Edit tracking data
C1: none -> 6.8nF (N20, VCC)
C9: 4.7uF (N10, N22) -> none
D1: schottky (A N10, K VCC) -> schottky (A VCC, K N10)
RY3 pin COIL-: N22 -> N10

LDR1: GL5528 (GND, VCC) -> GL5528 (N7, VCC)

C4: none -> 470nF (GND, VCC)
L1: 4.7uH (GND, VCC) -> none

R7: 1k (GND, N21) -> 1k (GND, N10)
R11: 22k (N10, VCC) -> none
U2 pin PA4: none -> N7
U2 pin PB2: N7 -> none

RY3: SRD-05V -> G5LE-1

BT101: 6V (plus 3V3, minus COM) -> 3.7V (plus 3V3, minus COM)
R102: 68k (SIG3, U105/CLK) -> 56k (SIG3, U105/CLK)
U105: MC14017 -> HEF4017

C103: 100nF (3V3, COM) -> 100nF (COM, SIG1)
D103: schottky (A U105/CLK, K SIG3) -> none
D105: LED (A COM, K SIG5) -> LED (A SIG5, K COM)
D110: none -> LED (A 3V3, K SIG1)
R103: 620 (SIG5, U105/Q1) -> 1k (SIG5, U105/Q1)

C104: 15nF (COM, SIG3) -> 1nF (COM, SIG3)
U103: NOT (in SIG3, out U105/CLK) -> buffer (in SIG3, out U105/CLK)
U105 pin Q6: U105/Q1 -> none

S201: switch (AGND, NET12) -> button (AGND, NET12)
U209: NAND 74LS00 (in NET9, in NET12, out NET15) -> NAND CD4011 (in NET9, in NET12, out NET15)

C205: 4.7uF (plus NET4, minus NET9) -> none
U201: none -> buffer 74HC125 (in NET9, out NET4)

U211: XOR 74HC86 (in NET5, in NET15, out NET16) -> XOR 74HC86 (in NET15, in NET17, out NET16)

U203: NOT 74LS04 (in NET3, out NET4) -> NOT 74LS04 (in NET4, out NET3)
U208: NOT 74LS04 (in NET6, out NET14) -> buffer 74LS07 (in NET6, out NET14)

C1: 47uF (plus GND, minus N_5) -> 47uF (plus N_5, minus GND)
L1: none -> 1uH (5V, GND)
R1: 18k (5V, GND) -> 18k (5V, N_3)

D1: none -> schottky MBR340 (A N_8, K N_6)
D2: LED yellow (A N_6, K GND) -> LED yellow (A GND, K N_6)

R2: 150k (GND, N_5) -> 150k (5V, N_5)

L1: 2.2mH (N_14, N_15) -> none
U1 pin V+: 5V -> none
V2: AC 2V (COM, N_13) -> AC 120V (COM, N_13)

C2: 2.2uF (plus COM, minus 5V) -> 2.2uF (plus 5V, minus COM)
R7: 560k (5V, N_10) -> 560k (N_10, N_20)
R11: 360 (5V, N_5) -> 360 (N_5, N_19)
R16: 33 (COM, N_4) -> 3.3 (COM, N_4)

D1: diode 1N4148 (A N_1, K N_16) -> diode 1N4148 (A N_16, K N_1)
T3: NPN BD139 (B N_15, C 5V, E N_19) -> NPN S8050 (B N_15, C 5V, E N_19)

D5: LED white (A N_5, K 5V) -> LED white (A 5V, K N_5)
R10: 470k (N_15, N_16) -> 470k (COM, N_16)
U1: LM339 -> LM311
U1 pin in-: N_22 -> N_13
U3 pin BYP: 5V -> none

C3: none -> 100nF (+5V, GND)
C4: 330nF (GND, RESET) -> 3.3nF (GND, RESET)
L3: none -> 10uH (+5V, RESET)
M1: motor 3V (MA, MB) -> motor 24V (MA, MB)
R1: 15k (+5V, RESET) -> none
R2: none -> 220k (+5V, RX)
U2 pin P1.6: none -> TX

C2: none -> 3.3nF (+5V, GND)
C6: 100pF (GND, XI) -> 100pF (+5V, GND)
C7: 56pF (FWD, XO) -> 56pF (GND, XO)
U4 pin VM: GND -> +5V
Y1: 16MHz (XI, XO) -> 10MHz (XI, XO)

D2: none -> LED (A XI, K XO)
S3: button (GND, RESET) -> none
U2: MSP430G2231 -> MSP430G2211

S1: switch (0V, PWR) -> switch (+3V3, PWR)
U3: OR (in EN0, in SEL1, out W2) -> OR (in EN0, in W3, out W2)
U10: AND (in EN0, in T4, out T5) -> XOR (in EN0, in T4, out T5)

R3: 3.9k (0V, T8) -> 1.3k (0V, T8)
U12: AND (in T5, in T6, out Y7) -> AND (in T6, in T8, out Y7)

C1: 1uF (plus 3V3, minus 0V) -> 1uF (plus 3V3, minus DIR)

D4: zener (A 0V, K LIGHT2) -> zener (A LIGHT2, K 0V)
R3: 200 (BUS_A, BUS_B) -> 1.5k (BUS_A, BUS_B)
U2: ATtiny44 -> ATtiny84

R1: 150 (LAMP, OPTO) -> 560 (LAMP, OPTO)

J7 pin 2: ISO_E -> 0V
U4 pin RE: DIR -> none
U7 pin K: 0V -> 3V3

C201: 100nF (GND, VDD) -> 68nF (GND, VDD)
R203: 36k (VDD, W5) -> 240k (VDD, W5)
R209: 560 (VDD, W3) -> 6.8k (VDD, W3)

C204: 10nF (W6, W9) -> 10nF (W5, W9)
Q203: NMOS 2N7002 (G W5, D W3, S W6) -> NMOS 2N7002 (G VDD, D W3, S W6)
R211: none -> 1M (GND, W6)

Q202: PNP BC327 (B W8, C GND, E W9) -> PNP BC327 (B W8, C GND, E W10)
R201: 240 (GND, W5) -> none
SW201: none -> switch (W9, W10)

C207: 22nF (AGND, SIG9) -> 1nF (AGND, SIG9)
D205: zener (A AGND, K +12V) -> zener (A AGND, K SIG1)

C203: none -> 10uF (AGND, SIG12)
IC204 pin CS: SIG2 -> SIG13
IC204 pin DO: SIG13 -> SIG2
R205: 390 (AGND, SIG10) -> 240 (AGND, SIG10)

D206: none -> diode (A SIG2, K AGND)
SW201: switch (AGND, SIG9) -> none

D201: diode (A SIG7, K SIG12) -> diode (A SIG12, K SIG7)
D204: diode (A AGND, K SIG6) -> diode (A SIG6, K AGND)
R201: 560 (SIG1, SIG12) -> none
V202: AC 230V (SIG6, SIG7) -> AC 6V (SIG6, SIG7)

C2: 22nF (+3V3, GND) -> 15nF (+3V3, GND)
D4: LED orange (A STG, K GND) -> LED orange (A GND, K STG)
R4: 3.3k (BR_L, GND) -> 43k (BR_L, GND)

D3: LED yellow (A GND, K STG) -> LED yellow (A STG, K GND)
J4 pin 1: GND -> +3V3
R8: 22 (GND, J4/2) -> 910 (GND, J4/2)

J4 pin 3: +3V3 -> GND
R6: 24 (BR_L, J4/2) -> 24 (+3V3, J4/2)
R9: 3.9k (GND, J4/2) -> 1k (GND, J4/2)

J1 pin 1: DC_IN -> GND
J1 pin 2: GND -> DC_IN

* What is being asked: Every line above must be repeated exactly as it appears.

* Reply:
C1: none -> 6.8nF (N20, VCC)
C9: 4.7uF (N10, N22) -> none
D1: schottky (A N10, K VCC) -> schottky (A VCC, K N10)
RY3 pin COIL-: N22 -> N10

LDR1: GL5528 (GND, VCC) -> GL5528 (N7, VCC)

C4: none -> 470nF (GND, VCC)
L1: 4.7uH (GND, VCC) -> none

R7: 1k (GND, N21) -> 1k (GND, N10)
R11: 22k (N10, VCC) -> none
U2 pin PA4: none -> N7
U2 pin PB2: N7 -> none

RY3: SRD-05V -> G5LE-1

BT101: 6V (plus 3V3, minus COM) -> 3.7V (plus 3V3, minus COM)
R102: 68k (SIG3, U105/CLK) -> 56k (SIG3, U105/CLK)
U105: MC14017 -> HEF4017

C103: 100nF (3V3, COM) -> 100nF (COM, SIG1)
D103: schottky (A U105/CLK, K SIG3) -> none
D105: LED (A COM, K SIG5) -> LED (A SIG5, K COM)
D110: none -> LED (A 3V3, K SIG1)
R103: 620 (SIG5, U105/Q1) -> 1k (SIG5, U105/Q1)

C104: 15nF (COM, SIG3) -> 1nF (COM, SIG3)
U103: NOT (in SIG3, out U105/CLK) -> buffer (in SIG3, out U105/CLK)
U105 pin Q6: U105/Q1 -> none

S201: switch (AGND, NET12) -> button (AGND, NET12)
U209: NAND 74LS00 (in NET9, in NET12, out NET15) -> NAND CD4011 (in NET9, in NET12, out NET15)

C205: 4.7uF (plus NET4, minus NET9) -> none
U201: none -> buffer 74HC125 (in NET9, out NET4)

U211: XOR 74HC86 (in NET5, in NET15, out NET16) -> XOR 74HC86 (in NET15, in NET17, out NET16)

U203: NOT 74LS04 (in NET3, out NET4) -> NOT 74LS04 (in NET4, out NET3)
U208: NOT 74LS04 (in NET6, out NET14) -> buffer 74LS07 (in NET6, out NET14)

C1: 47uF (plus GND, minus N_5) -> 47uF (plus N_5, minus GND)
L1: none -> 1uH (5V, GND)
R1: 18k (5V, GND) -> 18k (5V, N_3)

D1: none -> schottky MBR340 (A N_8, K N_6)
D2: LED yellow (A N_6, K GND) -> LED yellow (A GND, K N_6)

R2: 150k (GND, N_5) -> 150k (5V, N_5)

L1: 2.2mH (N_14, N_15) -> none
U1 pin V+: 5V -> none
V2: AC 2V (COM, N_13) -> AC 120V (COM, N_13)

C2: 2.2uF (plus COM, minus 5V) -> 2.2uF (plus 5V, minus COM)
R7: 560k (5V, N_10) -> 560k (N_10, N_20)
R11: 360 (5V, N_5) -> 360 (N_5, N_19)
R16: 33 (COM, N_4) -> 3.3 (COM, N_4)

D1: diode 1N4148 (A N_1, K N_16) -> diode 1N4148 (A N_16, K N_1)
T3: NPN BD139 (B N_15, C 5V, E N_19) -> NPN S8050 (B N_15, C 5V, E N_19)

D5: LED white (A N_5, K 5V) -> LED white (A 5V, K N_5)
R10: 470k (N_15, N_16) -> 470k (COM, N_16)
U1: LM339 -> LM311
U1 pin in-: N_22 -> N_13
U3 pin BYP: 5V -> none

C3: none -> 100nF (+5V, GND)
C4: 330nF (GND, RESET) -> 3.3nF (GND, RESET)
L3: none -> 10uH (+5V, RESET)
M1: motor 3V (MA, MB) -> motor 24V (MA, MB)
R1: 15k (+5V, RESET) -> none
R2: none -> 220k (+5V, RX)
U2 pin P1.6: none -> TX

C2: none -> 3.3nF (+5V, GND)
C6: 100pF (GND, XI) -> 100pF (+5V, GND)
C7: 56pF (FWD, XO) -> 56pF (GND, XO)
U4 pin VM: GND -> +5V
Y1: 16MHz (XI, XO) -> 10MHz (XI, XO)

D2: none -> LED (A XI, K XO)
S3: button (GND, RESET) -> none
U2: MSP430G2231 -> MSP430G2211

S1: switch (0V, PWR) -> switch (+3V3, PWR)
U3: OR (in EN0, in SEL1, out W2) -> OR (in EN0, in W3, out W2)
U10: AND (in EN0, in T4, out T5) -> XOR (in EN0, in T4, out T5)

R3: 3.9k (0V, T8) -> 1.3k (0V, T8)
U12: AND (in T5, in T6, out Y7) -> AND (in T6, in T8, out Y7)

C1: 1uF (plus 3V3, minus 0V) -> 1uF (plus 3V3, minus DIR)

D4: zener (A 0V, K LIGHT2) -> zener (A LIGHT2, K 0V)
R3: 200 (BUS_A, BUS_B) -> 1.5k (BUS_A, BUS_B)
U2: ATtiny44 -> ATtiny84

R1: 150 (LAMP, OPTO) -> 560 (LAMP, OPTO)

J7 pin 2: ISO_E -> 0V
U4 pin RE: DIR -> none
U7 pin K: 0V -> 3V3

C201: 100nF (GND, VDD) -> 68nF (GND, VDD)
R203: 36k (VDD, W5) -> 240k (VDD, W5)
R209: 560 (VDD, W3) -> 6.8k (VDD, W3)

C204: 10nF (W6, W9) -> 10nF (W5, W9)
Q203: NMOS 2N7002 (G W5, D W3, S W6) -> NMOS 2N7002 (G VDD, D W3, S W6)
R211: none -> 1M (GND, W6)

Q202: PNP BC327 (B W8, C GND, E W9) -> PNP BC327 (B W8, C GND, E W10)
R201: 240 (GND, W5) -> none
SW201: none -> switch (W9, W10)

C207: 22nF (AGND, SIG9) -> 1nF (AGND, SIG9)
D205: zener (A AGND, K +12V) -> zener (A AGND, K SIG1)

C203: none -> 10uF (AGND, SIG12)
IC204 pin CS: SIG2 -> SIG13
IC204 pin DO: SIG13 -> SIG2
R205: 390 (AGND, SIG10) -> 240 (AGND, SIG10)

D206: none -> diode (A SIG2, K AGND)
SW201: switch (AGND, SIG9) -> none

D201: diode (A SIG7, K SIG12) -> diode (A SIG12, K SIG7)
D204: diode (A AGND, K SIG6) -> diode (A SIG6, K AGND)
R201: 560 (SIG1, SIG12) -> none
V202: AC 230V (SIG6, SIG7) -> AC 6V (SIG6, SIG7)

C2: 22nF (+3V3, GND) -> 15nF (+3V3, GND)
D4: LED orange (A STG, K GND) -> LED orange (A GND, K STG)
R4: 3.3k (BR_L, GND) -> 43k (BR_L, GND)

D3: LED yellow (A GND, K STG) -> LED yellow (A STG, K GND)
J4 pin 1: GND -> +3V3
R8: 22 (GND, J4/2) -> 910 (GND, J4/2)

J4 pin 3: +3V3 -> GND
R6: 24 (BR_L, J4/2) -> 24 (+3V3, J4/2)
R9: 3.9k (GND, J4/2) -> 1k (GND, J4/2)

J1 pin 1: DC_IN -> GND
J1 pin 2: GND -> DC_IN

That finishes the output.